WORK TASK:
Exactly as written, set down each line of the data below except its pictures.

TASK INPUT:
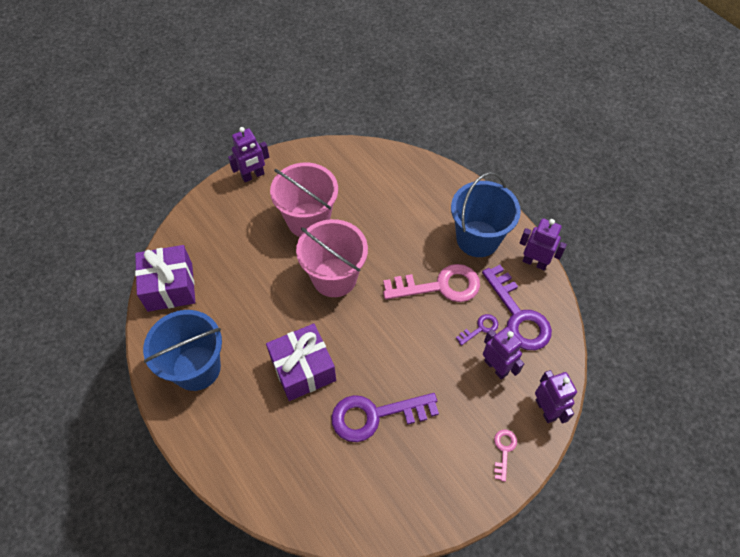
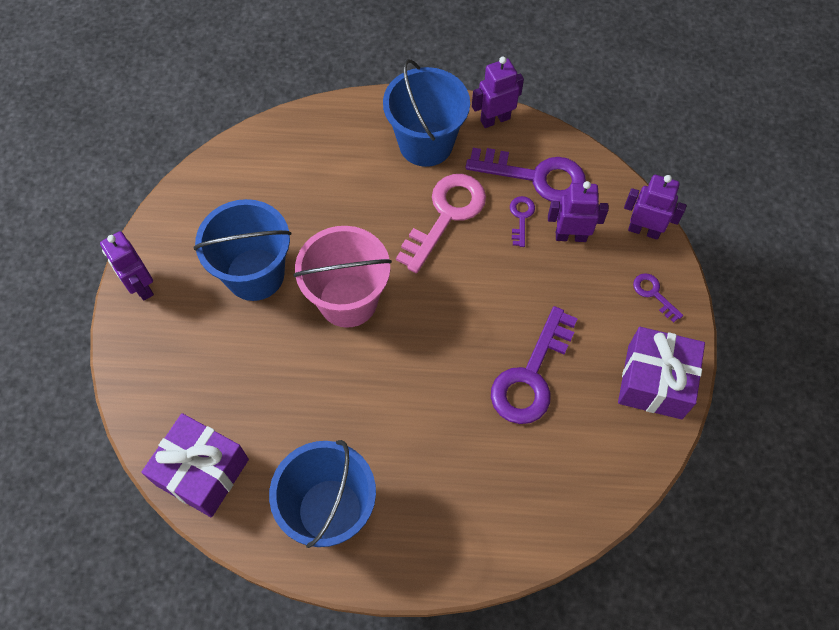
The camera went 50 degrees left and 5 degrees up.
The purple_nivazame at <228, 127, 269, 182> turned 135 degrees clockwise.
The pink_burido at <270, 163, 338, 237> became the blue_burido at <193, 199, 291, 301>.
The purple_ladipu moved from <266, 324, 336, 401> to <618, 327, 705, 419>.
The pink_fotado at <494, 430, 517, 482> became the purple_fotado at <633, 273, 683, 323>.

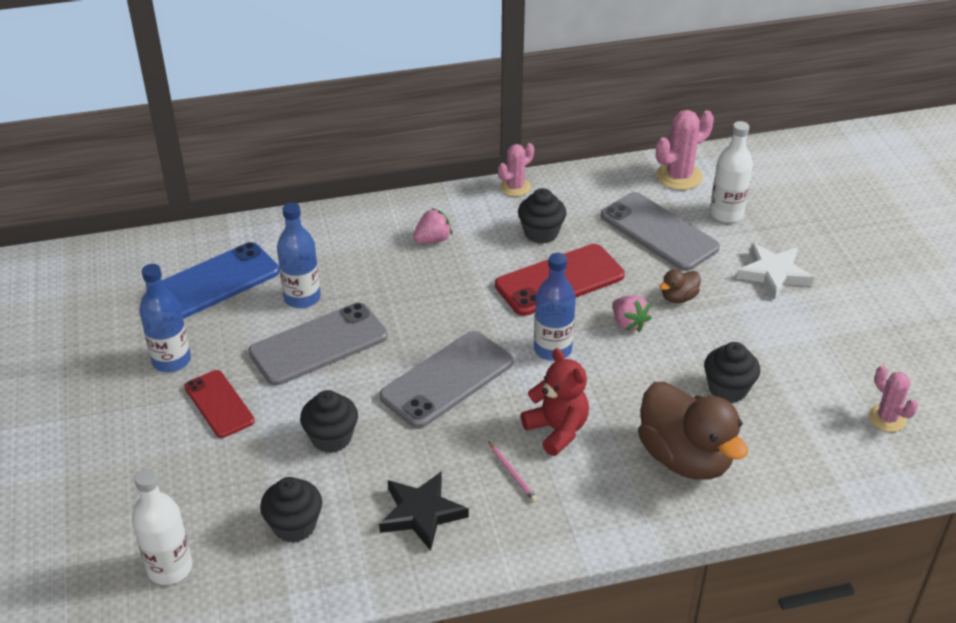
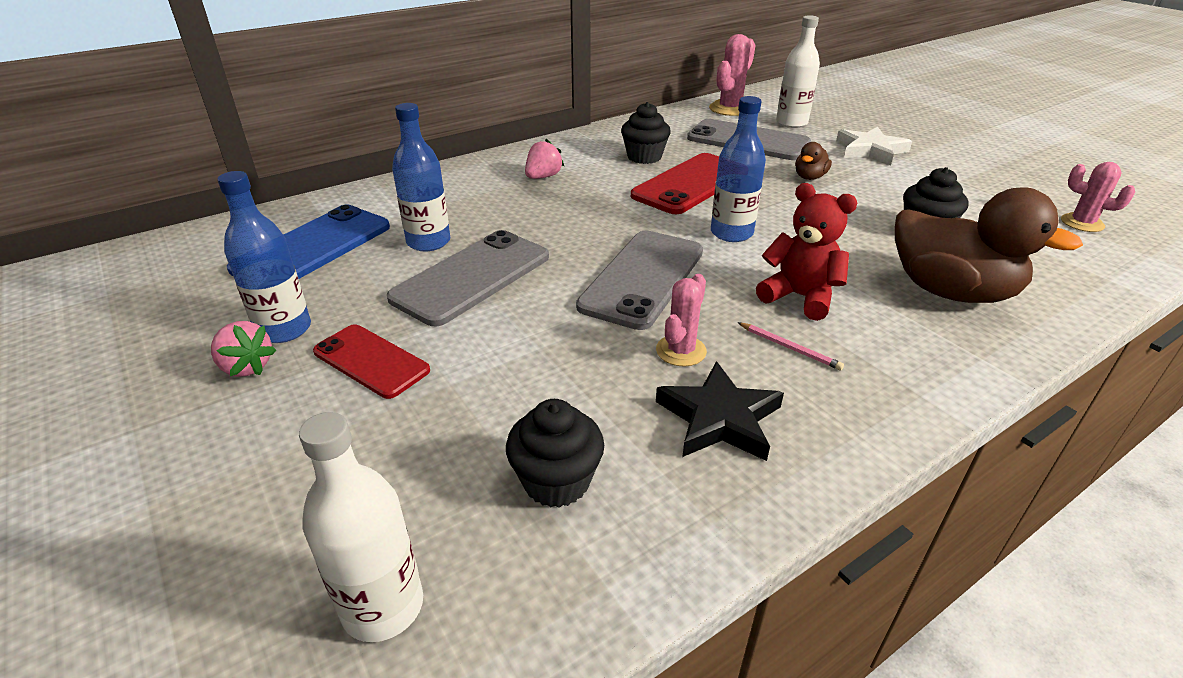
The camera went 20 degrees left and 5 degrees down.
The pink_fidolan moved from <498, 143, 534, 196> to <656, 274, 707, 367>.
The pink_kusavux moved from <612, 295, 651, 332> to <211, 321, 277, 377>.
The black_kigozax at <300, 390, 358, 453> disappeared.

SOLUTION:
The camera went 50 degrees left and 5 degrees up.
The purple_nivazame at <228, 127, 269, 182> turned 135 degrees clockwise.
The pink_burido at <270, 163, 338, 237> became the blue_burido at <193, 199, 291, 301>.
The purple_ladipu moved from <266, 324, 336, 401> to <618, 327, 705, 419>.
The pink_fotado at <494, 430, 517, 482> became the purple_fotado at <633, 273, 683, 323>.

The camera went 20 degrees left and 5 degrees down.
The pink_fidolan moved from <498, 143, 534, 196> to <656, 274, 707, 367>.
The pink_kusavux moved from <612, 295, 651, 332> to <211, 321, 277, 377>.
The black_kigozax at <300, 390, 358, 453> disappeared.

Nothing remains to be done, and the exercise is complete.